Directions:
Output exactly what appears from the line containing "(326, 519) = (683, 368): none" to the end of the data below, and nothing more.

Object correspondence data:
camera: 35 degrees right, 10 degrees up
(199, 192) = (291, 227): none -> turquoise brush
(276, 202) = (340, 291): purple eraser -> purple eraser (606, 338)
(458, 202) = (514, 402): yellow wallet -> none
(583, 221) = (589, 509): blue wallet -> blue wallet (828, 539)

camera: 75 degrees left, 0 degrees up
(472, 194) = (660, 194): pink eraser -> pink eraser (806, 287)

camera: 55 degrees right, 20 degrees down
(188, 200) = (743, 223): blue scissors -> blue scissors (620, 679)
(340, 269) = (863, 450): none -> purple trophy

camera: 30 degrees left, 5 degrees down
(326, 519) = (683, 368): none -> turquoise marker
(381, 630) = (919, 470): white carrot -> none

Solution to the problem:
(326, 519) = (683, 368): none -> turquoise marker
(381, 630) = (919, 470): white carrot -> none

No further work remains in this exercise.